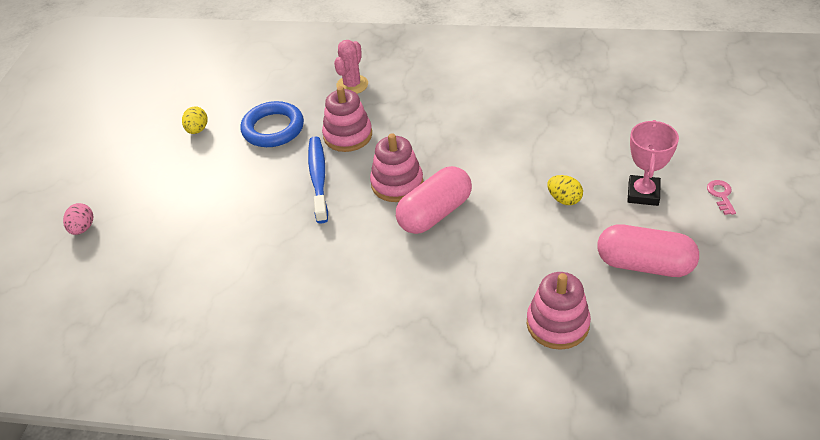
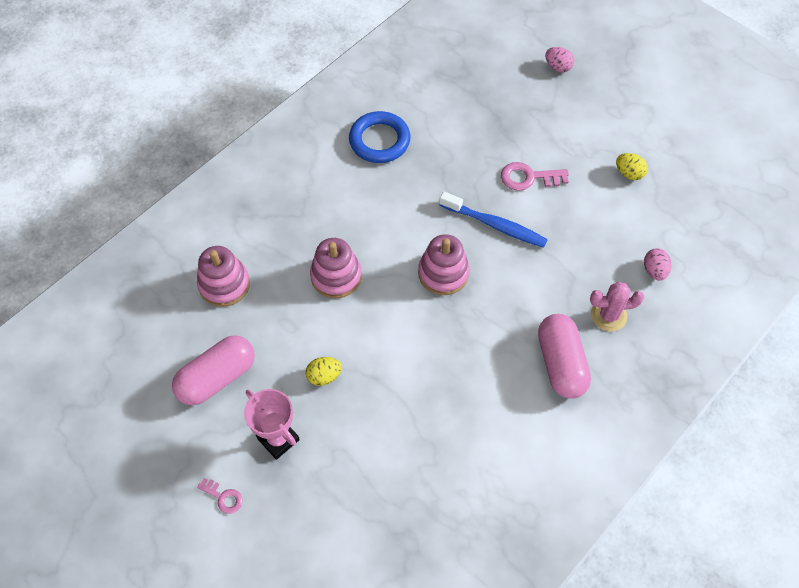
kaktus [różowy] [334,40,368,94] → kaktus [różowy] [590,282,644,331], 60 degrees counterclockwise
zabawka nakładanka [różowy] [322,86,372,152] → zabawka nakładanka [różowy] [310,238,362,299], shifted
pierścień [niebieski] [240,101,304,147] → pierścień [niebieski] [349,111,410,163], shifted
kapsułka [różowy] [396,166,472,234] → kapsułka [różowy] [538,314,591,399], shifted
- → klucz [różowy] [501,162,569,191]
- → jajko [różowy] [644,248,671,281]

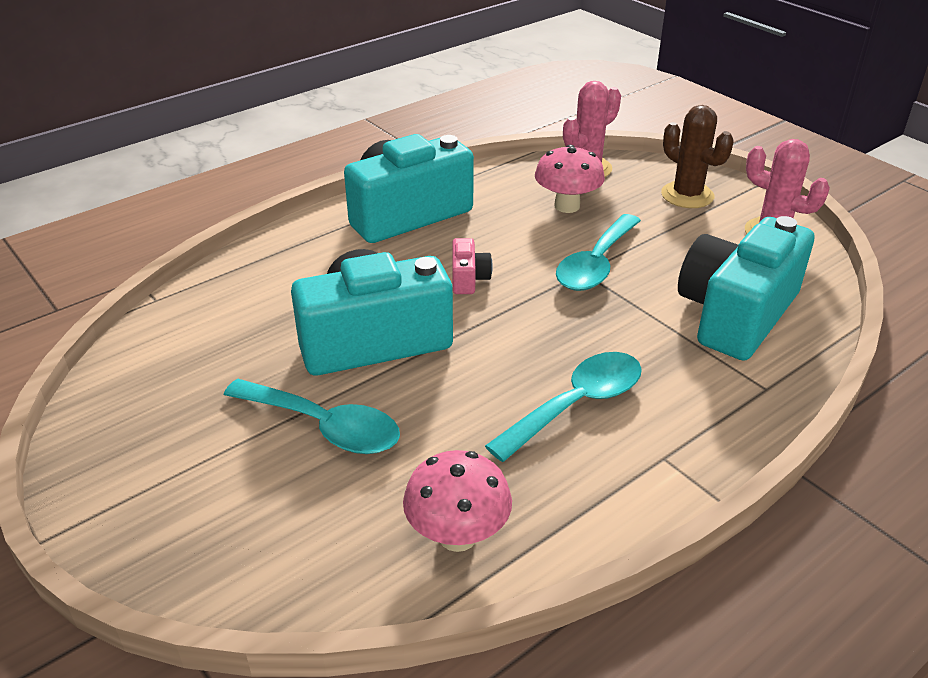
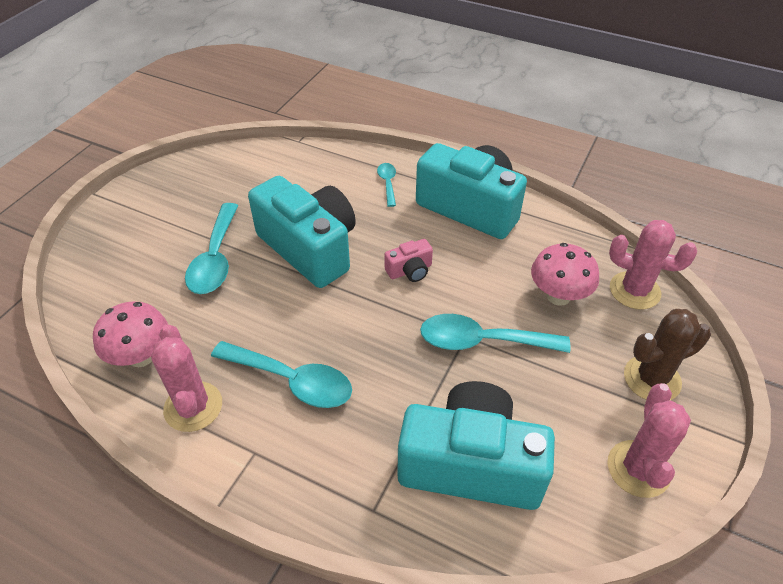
kaktus [brązowy] [661,105,734,208] → kaktus [brązowy] [624,309,711,401], 45 degrees clockwise
- → łyżka [turkusowy] [377,163,396,207]
- → kaktus [różowy] [151,324,222,432]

# [How to complete this task]
Please print each entry exactly as given and keep pictures out of it.

# [Answer below]
kaktus [różowy] [334,40,368,94] → kaktus [różowy] [590,282,644,331], 60 degrees counterclockwise
zabawka nakładanka [różowy] [322,86,372,152] → zabawka nakładanka [różowy] [310,238,362,299], shifted
pierścień [niebieski] [240,101,304,147] → pierścień [niebieski] [349,111,410,163], shifted
kapsułka [różowy] [396,166,472,234] → kapsułka [różowy] [538,314,591,399], shifted
- → klucz [różowy] [501,162,569,191]
- → jajko [różowy] [644,248,671,281]

kaktus [brązowy] [661,105,734,208] → kaktus [brązowy] [624,309,711,401], 45 degrees clockwise
- → łyżka [turkusowy] [377,163,396,207]
- → kaktus [różowy] [151,324,222,432]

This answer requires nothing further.